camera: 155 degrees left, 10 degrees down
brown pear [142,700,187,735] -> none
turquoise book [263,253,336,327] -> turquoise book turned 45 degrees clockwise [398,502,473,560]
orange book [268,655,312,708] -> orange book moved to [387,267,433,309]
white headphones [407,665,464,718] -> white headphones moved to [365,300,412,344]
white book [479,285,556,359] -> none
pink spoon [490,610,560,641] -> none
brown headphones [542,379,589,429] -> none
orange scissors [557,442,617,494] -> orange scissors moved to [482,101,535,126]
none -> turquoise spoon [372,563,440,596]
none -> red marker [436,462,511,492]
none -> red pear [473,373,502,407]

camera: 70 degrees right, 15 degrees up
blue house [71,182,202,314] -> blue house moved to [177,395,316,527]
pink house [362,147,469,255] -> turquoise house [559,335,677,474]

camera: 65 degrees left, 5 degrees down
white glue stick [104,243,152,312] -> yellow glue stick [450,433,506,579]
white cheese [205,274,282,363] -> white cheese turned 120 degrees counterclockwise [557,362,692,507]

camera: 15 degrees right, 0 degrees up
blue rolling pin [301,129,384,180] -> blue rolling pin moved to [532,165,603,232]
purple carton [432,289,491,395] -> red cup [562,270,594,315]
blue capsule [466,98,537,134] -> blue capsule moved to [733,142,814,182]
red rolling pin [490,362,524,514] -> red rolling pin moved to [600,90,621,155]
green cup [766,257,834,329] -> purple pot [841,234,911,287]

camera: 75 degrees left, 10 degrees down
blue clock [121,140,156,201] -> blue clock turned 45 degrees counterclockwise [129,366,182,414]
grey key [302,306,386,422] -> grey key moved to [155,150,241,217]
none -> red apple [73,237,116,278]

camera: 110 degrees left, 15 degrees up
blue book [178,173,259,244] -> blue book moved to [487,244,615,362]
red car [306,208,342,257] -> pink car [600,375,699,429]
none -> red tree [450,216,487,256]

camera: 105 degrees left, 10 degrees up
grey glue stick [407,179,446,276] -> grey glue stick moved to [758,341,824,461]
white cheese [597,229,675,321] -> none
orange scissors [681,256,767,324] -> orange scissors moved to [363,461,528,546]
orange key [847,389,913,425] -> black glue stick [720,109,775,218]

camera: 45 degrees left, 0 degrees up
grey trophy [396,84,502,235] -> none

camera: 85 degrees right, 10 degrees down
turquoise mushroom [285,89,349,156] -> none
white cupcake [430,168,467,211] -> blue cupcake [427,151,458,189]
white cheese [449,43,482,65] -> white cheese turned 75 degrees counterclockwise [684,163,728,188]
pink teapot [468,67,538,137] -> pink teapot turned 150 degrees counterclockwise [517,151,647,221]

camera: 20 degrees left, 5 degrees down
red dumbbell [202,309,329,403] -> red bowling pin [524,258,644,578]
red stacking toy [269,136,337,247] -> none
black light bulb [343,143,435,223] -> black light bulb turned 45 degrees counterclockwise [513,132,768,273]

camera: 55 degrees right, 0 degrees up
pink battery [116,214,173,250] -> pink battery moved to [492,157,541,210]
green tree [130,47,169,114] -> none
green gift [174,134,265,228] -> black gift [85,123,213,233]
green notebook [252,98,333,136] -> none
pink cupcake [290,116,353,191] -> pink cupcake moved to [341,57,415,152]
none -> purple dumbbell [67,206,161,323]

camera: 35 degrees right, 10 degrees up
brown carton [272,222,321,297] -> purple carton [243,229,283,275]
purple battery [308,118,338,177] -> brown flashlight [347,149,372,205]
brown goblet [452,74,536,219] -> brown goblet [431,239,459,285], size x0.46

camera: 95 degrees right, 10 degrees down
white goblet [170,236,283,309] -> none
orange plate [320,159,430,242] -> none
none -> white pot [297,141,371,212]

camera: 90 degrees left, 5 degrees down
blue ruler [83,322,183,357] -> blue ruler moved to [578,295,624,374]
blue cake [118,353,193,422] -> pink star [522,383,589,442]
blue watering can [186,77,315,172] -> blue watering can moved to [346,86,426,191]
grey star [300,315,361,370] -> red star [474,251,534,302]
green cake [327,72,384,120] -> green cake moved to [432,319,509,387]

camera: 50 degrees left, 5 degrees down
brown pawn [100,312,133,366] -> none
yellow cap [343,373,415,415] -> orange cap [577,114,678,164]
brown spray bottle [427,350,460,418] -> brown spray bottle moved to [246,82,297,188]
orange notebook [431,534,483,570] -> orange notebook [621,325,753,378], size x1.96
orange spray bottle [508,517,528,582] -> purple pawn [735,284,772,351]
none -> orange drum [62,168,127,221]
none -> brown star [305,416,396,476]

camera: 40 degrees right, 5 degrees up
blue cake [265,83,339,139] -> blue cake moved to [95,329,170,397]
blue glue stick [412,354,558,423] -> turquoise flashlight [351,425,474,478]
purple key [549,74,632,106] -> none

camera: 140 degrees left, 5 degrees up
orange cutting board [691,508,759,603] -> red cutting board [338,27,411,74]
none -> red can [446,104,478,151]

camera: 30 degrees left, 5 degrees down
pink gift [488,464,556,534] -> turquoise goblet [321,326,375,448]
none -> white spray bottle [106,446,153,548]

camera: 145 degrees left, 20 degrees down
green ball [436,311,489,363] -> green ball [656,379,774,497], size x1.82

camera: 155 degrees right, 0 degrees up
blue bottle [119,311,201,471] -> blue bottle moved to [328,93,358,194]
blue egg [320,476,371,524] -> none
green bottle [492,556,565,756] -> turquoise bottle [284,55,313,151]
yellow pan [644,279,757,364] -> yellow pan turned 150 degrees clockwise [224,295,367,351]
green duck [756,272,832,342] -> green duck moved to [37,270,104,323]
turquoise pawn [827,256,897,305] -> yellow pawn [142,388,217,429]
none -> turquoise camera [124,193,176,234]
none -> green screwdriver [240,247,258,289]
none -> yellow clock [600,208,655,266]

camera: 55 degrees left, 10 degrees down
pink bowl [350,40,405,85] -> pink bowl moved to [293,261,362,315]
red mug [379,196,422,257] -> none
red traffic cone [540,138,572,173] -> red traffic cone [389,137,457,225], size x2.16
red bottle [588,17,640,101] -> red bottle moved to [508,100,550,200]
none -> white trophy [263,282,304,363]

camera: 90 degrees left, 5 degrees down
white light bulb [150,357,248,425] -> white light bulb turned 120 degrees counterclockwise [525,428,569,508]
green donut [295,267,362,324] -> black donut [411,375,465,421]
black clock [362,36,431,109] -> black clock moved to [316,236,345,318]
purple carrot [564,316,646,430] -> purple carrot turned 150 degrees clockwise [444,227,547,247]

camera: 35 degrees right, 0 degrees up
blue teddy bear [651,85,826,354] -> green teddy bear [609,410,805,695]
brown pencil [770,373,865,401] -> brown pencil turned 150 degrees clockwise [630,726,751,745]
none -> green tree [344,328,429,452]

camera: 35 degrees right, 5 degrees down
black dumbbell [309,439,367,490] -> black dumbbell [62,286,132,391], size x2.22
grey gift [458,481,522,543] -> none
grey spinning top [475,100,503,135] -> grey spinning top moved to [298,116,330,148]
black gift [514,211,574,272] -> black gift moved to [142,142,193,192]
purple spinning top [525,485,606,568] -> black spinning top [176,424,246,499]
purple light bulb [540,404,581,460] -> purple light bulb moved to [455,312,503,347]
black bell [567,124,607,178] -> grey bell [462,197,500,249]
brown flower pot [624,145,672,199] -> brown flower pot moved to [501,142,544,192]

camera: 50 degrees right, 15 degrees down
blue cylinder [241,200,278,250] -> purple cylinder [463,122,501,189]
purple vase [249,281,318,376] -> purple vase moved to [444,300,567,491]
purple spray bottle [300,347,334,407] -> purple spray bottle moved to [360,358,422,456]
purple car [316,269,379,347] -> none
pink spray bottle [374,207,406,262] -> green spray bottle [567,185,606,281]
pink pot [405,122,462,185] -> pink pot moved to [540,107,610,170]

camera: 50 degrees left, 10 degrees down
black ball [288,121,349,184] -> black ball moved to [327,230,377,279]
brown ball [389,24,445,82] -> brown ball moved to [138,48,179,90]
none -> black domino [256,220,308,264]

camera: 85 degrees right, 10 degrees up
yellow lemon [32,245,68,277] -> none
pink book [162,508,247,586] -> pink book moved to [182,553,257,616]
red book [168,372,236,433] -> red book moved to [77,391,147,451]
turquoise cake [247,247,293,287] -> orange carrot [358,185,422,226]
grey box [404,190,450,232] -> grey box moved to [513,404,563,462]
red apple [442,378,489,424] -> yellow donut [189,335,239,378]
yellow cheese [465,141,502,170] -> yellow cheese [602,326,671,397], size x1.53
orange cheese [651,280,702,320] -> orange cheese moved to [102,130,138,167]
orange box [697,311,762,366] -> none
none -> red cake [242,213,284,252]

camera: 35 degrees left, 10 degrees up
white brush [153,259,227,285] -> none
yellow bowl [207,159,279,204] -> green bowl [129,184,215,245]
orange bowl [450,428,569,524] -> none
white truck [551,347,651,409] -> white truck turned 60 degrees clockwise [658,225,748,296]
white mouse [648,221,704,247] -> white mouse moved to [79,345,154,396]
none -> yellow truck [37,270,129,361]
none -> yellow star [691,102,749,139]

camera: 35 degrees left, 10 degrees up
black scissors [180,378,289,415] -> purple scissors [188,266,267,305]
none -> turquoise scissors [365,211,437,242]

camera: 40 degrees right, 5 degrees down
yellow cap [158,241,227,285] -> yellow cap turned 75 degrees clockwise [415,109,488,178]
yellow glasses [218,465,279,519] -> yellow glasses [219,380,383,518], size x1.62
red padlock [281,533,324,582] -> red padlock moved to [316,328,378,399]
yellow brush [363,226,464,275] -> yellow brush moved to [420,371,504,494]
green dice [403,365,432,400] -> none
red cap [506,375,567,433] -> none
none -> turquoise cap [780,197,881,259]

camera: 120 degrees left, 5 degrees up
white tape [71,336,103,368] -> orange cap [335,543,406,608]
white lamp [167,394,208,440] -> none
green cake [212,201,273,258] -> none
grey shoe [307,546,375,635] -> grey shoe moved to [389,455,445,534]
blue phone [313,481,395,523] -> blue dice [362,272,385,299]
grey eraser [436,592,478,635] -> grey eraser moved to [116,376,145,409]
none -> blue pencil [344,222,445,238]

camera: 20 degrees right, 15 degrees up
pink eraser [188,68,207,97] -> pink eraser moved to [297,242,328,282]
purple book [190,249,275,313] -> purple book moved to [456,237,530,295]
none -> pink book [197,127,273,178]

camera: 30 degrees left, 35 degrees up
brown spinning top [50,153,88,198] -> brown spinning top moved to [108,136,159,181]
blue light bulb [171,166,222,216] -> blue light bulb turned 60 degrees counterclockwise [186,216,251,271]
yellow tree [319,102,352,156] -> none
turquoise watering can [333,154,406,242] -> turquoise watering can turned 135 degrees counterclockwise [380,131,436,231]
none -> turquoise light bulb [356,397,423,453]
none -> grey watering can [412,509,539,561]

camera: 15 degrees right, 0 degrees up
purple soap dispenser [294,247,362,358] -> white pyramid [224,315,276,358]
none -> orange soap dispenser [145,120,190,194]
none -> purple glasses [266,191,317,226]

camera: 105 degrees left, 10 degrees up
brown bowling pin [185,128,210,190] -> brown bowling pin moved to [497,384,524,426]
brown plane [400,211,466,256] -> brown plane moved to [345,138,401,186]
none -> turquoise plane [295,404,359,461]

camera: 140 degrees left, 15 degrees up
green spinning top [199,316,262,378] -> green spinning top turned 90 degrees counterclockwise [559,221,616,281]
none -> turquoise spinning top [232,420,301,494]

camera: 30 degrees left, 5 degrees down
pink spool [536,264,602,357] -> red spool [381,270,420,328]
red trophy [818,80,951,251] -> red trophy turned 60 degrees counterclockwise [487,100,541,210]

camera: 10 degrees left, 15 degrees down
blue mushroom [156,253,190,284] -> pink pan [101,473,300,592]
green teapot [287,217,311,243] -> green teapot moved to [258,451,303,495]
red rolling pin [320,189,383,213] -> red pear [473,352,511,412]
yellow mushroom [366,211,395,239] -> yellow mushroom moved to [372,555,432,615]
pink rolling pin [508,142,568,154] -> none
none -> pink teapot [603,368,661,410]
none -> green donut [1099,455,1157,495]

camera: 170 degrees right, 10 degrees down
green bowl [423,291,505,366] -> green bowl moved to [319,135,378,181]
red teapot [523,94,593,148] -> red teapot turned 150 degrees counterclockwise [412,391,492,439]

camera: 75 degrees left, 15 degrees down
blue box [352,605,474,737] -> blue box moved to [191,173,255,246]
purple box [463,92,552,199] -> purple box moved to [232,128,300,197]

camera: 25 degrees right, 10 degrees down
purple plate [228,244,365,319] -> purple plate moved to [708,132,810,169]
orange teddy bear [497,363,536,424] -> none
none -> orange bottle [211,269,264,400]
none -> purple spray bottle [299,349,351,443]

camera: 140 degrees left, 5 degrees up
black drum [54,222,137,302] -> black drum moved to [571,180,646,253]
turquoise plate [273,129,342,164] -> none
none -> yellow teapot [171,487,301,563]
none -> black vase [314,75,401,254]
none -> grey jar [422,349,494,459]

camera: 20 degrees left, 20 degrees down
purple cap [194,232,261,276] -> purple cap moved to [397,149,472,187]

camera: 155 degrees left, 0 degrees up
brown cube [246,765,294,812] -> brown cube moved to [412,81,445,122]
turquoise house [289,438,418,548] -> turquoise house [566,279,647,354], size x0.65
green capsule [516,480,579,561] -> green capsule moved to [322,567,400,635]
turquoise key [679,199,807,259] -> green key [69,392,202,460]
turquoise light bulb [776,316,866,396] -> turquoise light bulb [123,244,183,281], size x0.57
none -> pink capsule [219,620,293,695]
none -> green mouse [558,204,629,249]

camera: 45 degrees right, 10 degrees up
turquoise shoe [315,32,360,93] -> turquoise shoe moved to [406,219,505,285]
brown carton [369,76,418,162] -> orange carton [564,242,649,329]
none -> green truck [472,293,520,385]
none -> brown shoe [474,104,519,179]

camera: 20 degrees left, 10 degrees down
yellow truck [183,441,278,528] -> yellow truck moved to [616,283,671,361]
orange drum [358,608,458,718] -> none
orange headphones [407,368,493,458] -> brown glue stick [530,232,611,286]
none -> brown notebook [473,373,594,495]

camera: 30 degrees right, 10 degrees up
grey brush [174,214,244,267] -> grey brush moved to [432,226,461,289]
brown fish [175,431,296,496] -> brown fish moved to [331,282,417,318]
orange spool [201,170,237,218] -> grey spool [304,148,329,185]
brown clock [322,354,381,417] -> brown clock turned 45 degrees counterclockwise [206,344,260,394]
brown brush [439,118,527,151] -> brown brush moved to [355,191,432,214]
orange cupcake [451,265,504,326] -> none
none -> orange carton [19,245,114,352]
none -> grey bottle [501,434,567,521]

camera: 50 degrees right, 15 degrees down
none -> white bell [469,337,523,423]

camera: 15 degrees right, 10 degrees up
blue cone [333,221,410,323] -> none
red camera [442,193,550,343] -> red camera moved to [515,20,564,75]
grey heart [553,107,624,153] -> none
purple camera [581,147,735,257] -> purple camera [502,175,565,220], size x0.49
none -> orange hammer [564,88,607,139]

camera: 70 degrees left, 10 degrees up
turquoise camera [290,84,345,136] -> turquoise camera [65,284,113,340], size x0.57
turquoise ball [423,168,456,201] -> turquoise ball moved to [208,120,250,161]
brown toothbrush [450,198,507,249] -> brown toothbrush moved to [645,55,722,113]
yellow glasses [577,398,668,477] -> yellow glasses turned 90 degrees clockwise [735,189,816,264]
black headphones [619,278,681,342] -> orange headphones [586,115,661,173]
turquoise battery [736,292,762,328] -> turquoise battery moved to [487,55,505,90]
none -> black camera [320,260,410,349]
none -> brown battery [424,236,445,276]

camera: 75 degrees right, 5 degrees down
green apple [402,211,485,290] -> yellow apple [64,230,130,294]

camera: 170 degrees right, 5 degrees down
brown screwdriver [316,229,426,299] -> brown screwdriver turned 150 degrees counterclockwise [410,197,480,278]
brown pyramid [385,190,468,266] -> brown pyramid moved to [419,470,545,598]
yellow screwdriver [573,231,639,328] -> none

§

Task requirements: Write out each line of the data that holds the string "screwdriver".

Response area:
none -> green screwdriver [240,247,258,289]
brown screwdriver [316,229,426,299] -> brown screwdriver turned 150 degrees counterclockwise [410,197,480,278]
yellow screwdriver [573,231,639,328] -> none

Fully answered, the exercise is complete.